§ **Instructions for the task**: Without including any pictures, please copy every entry below exactly.

==== The records

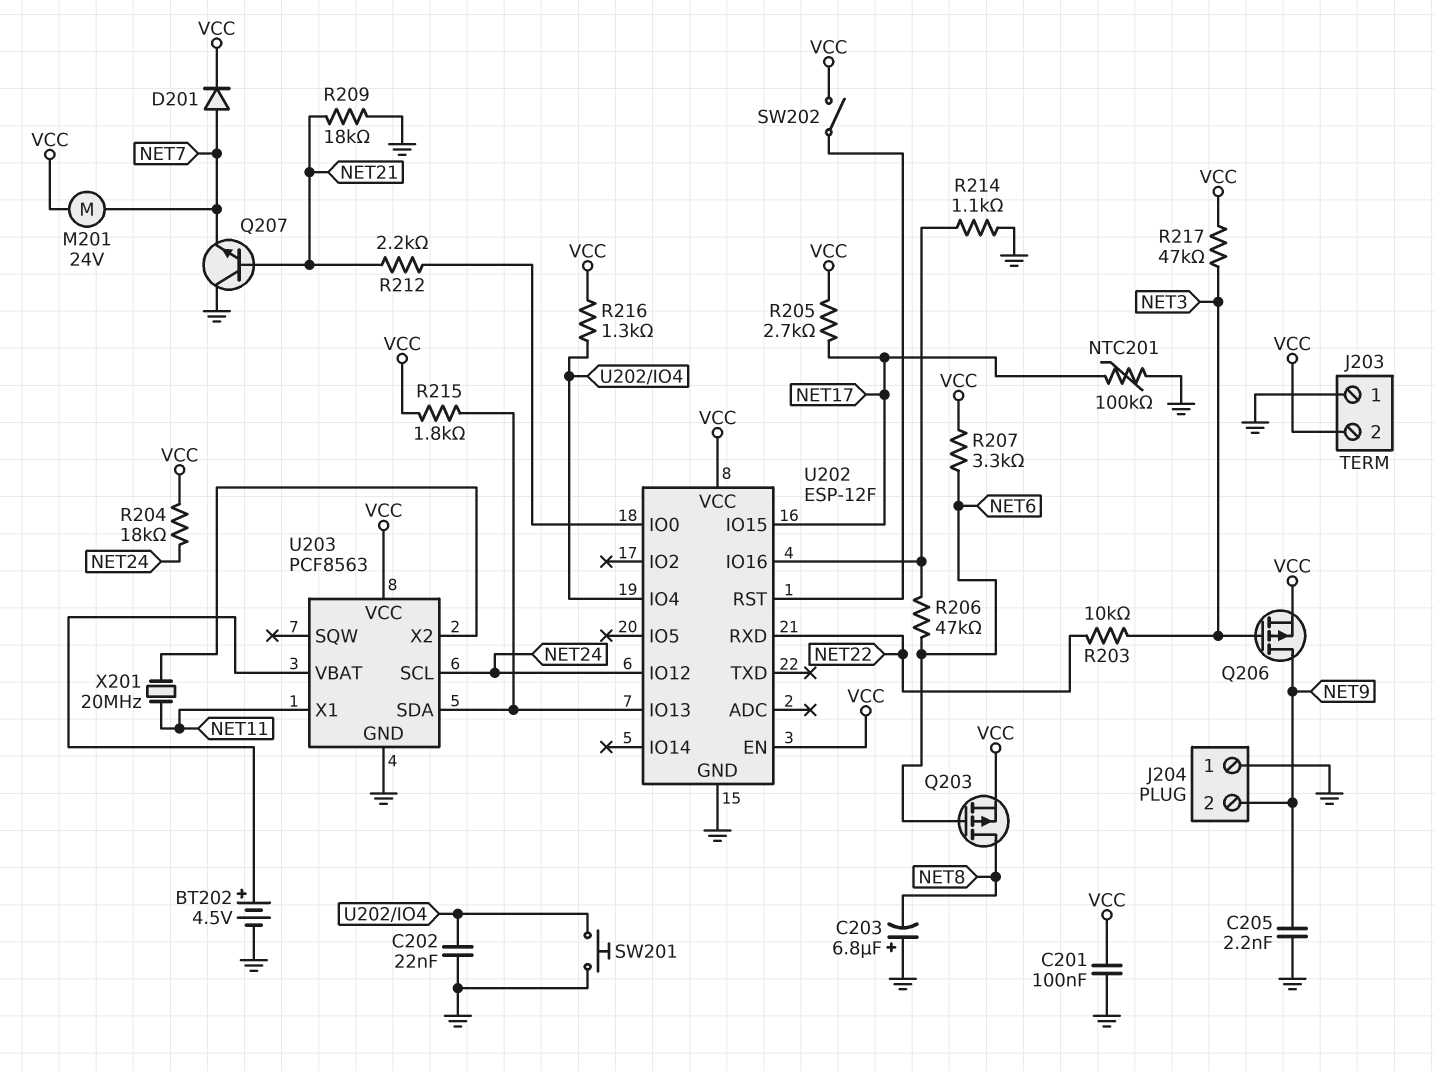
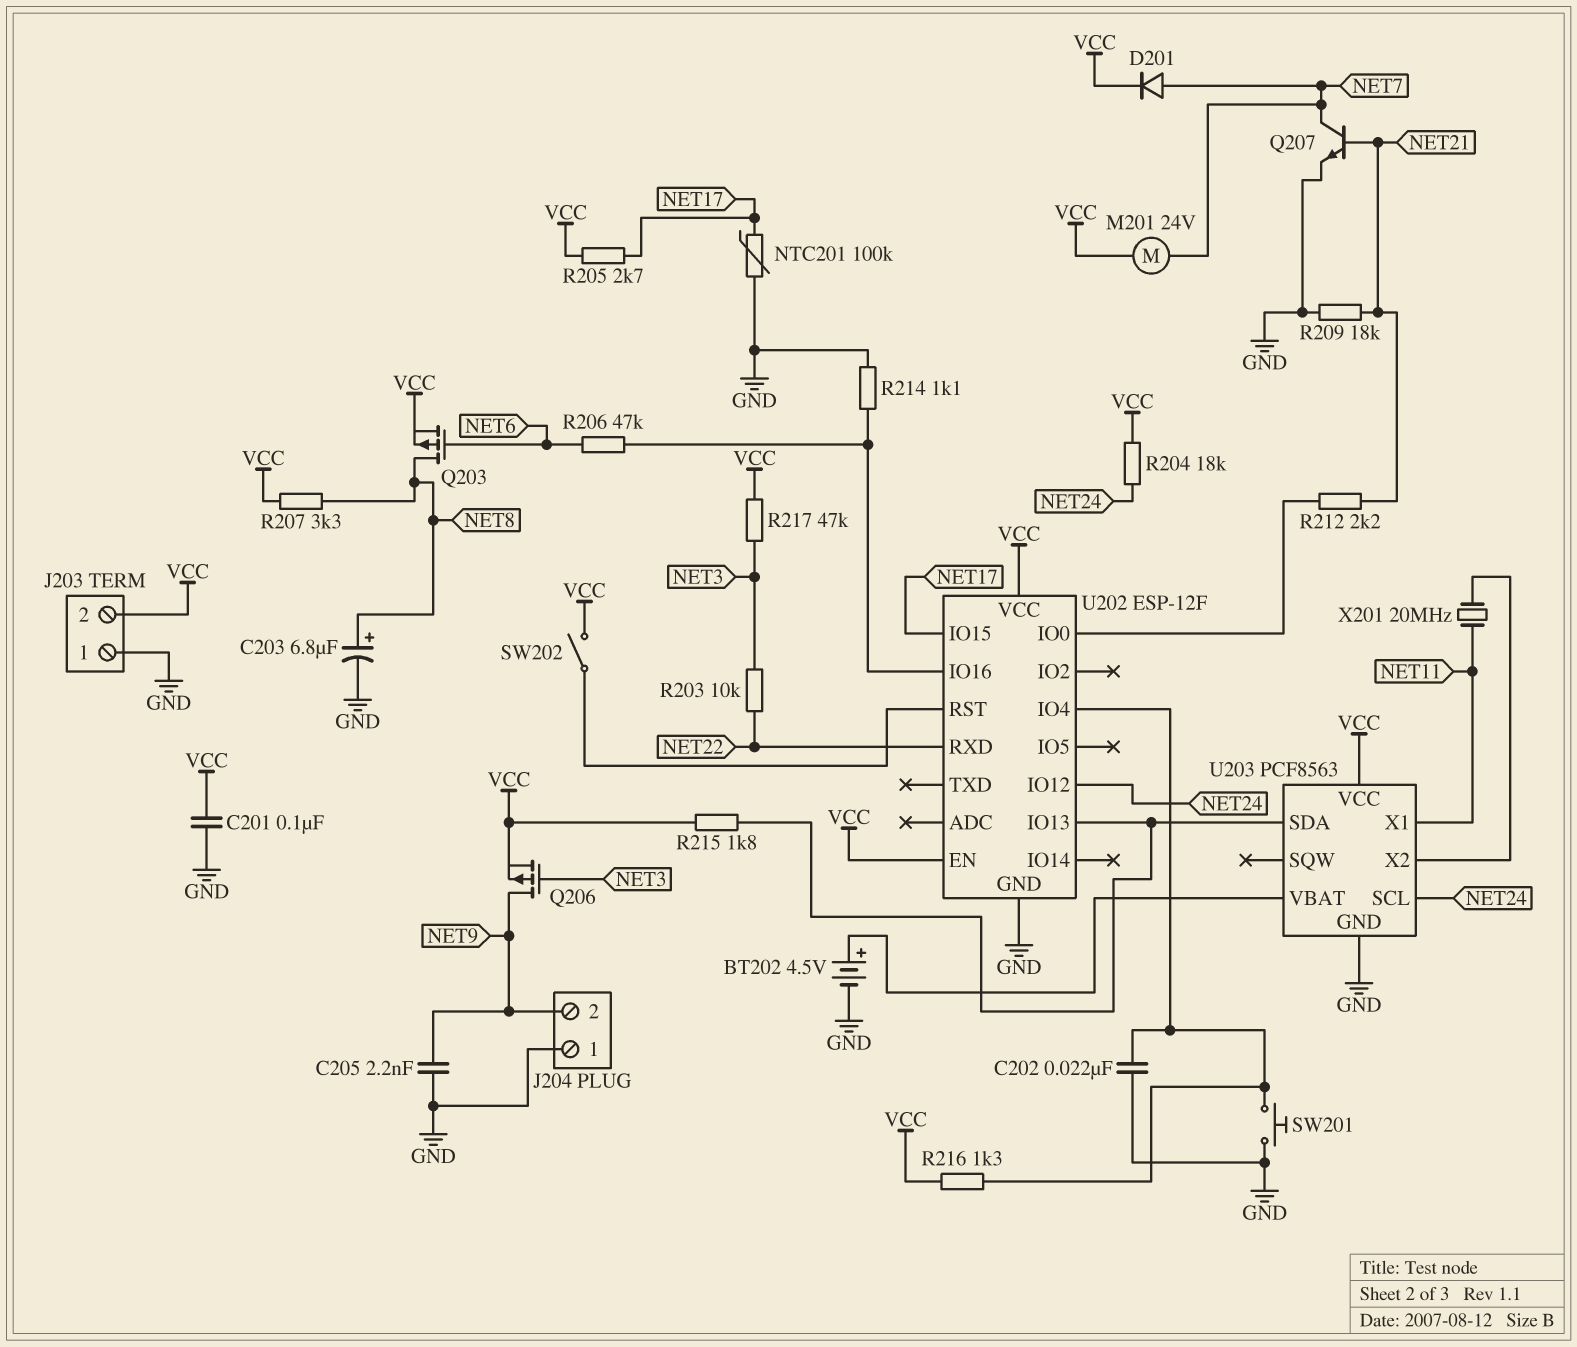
C203: 6.8uF (plus GND, minus NET8) -> 6.8uF (plus NET8, minus GND)
Q207: NPN (B NET21, C GND, E NET7) -> NPN (B NET21, C NET7, E GND)
R207: 3.3k (NET6, VCC) -> 3.3k (NET8, VCC)

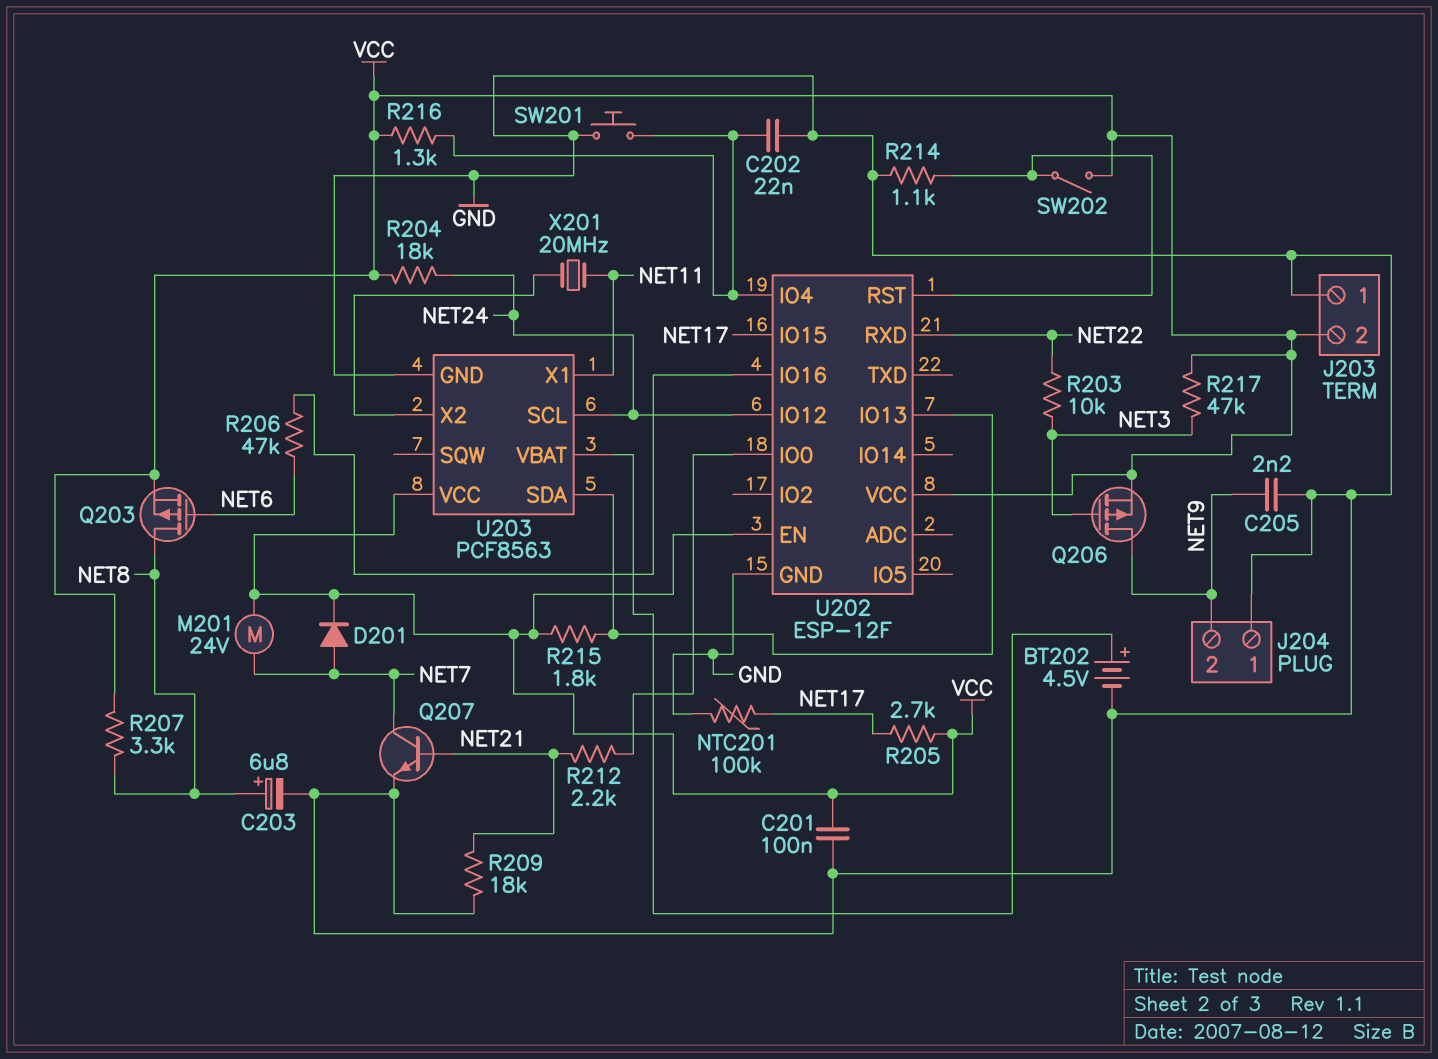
R214: 1.1k (GND, U202/IO16) -> 1.1k (GND, U202/RST)

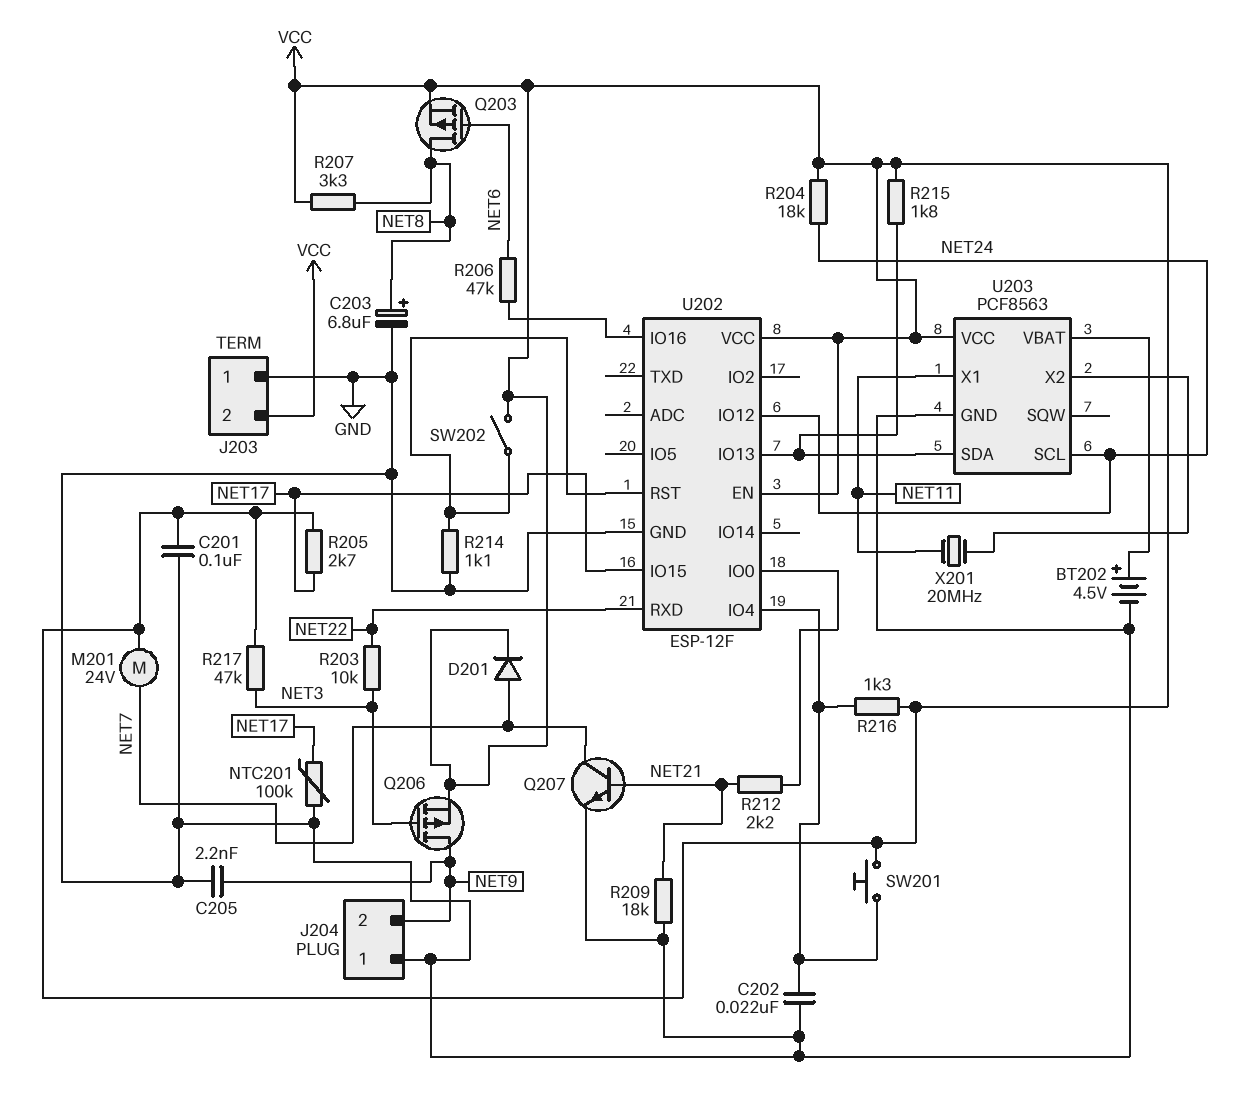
SW201: button (GND, U202/IO4) -> button (U202/IO4, VCC)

========

§ **Task result**:
C203: 6.8uF (plus GND, minus NET8) -> 6.8uF (plus NET8, minus GND)
Q207: NPN (B NET21, C GND, E NET7) -> NPN (B NET21, C NET7, E GND)
R207: 3.3k (NET6, VCC) -> 3.3k (NET8, VCC)

R214: 1.1k (GND, U202/IO16) -> 1.1k (GND, U202/RST)

SW201: button (GND, U202/IO4) -> button (U202/IO4, VCC)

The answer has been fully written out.